Assignment: Give back only the line containing "(374, 279) = (495, 344): orange" and every line after it through the end of the data below, transcribed exactly.

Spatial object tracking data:
>>
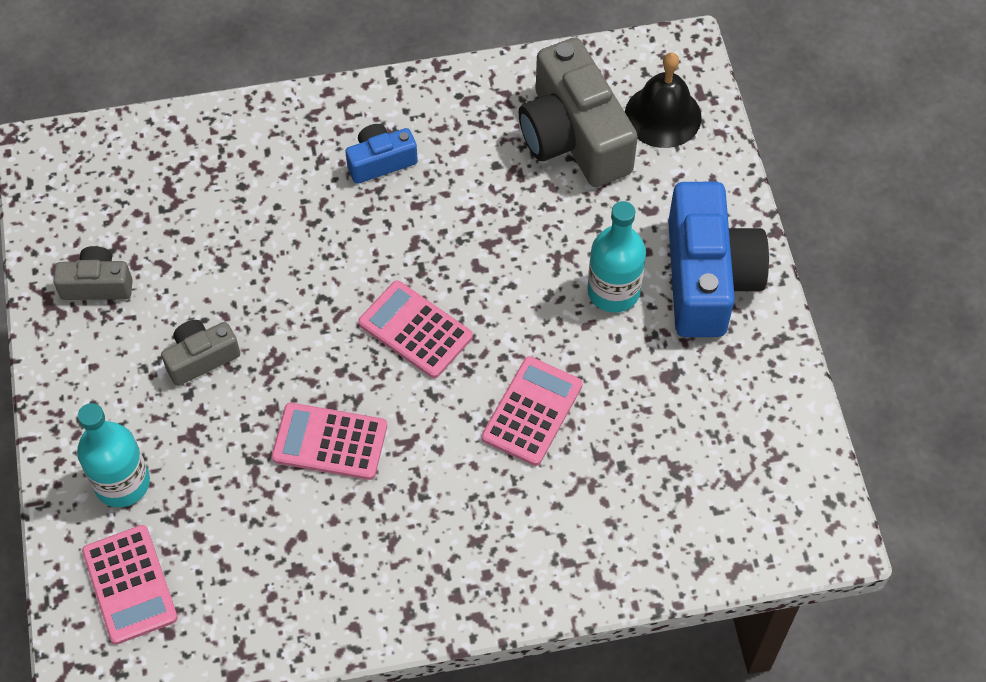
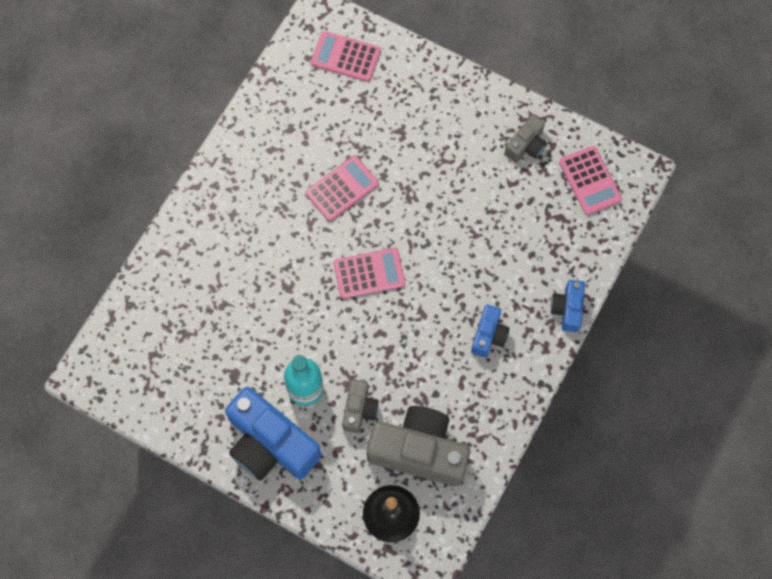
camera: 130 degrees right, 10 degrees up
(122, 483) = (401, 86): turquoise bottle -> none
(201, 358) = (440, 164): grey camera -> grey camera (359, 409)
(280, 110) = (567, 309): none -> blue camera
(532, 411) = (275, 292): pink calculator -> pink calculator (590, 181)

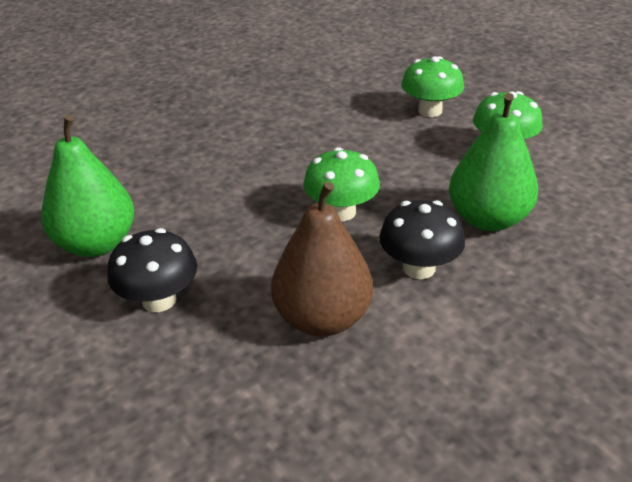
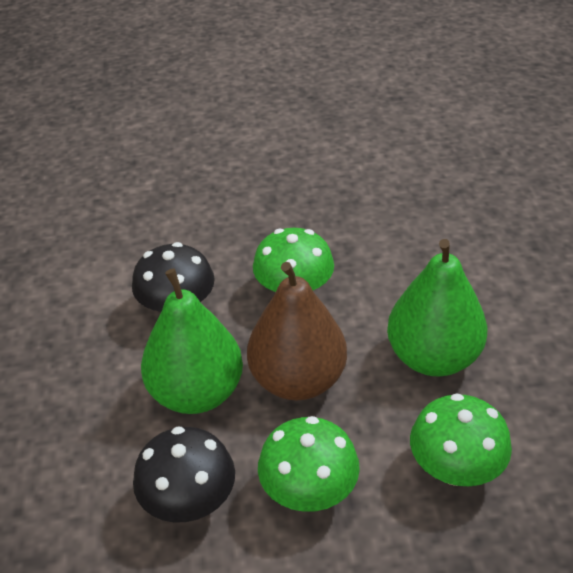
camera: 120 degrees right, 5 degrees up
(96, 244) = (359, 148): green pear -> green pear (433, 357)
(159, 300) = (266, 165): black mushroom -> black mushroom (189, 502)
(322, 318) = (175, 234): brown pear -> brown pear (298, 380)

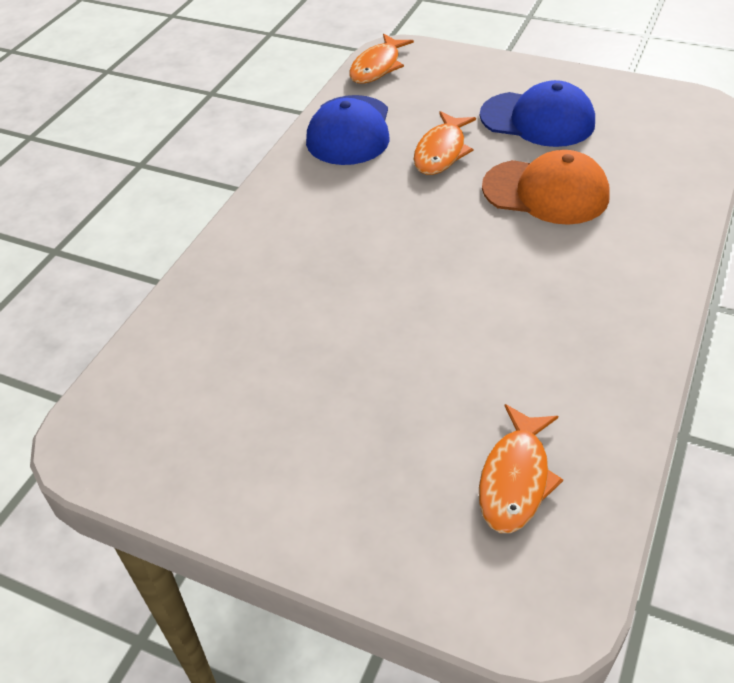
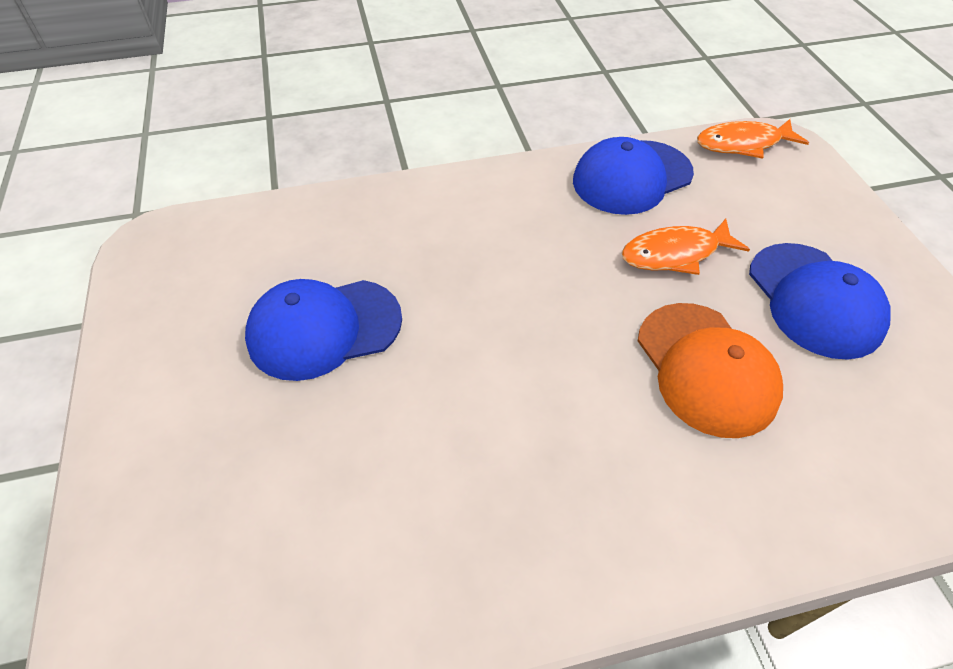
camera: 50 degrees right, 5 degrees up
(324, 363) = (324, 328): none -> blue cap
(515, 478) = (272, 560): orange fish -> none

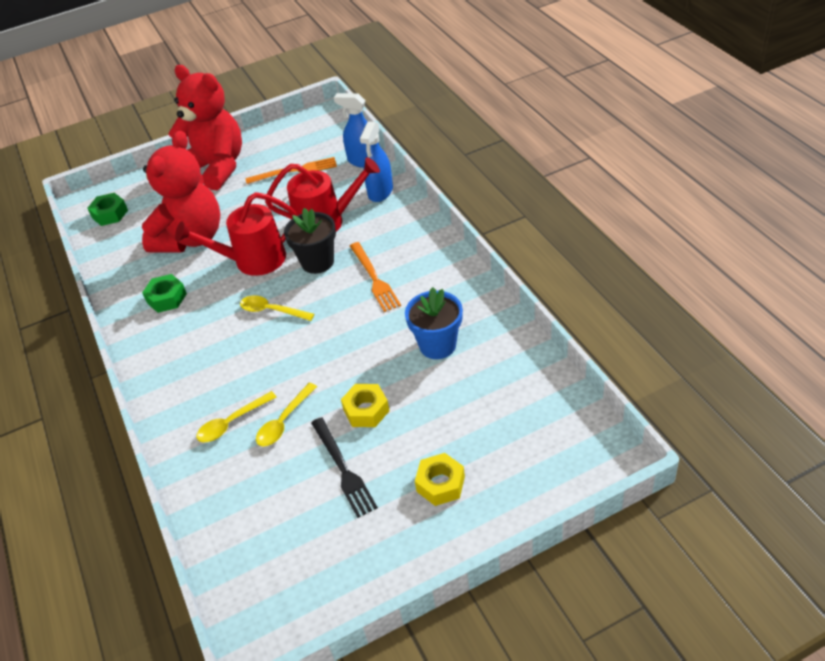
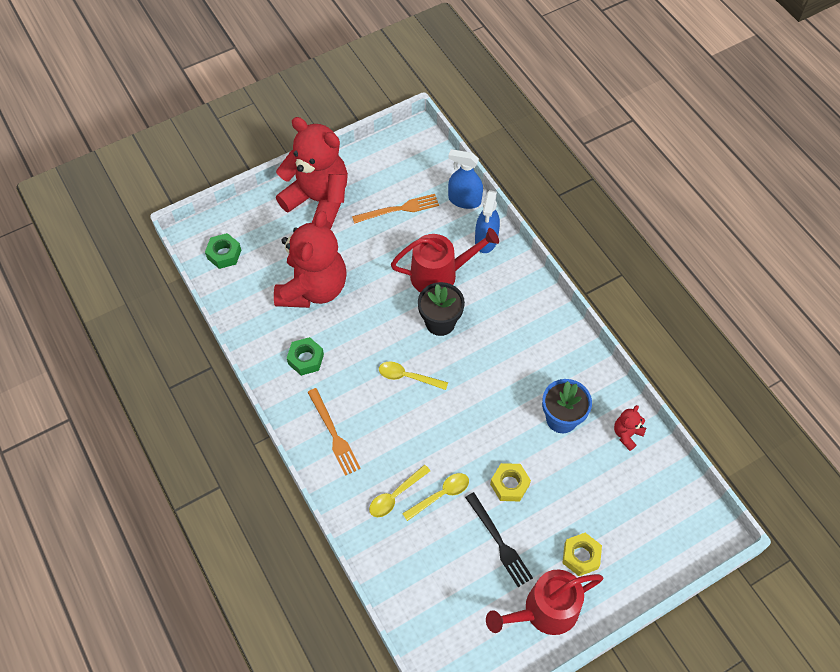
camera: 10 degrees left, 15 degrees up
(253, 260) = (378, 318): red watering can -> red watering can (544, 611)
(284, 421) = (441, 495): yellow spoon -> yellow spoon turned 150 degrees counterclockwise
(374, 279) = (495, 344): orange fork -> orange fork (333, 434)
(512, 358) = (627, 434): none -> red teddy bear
<<
Finished exercise:
(374, 279) = (495, 344): orange fork -> orange fork (333, 434)
(512, 358) = (627, 434): none -> red teddy bear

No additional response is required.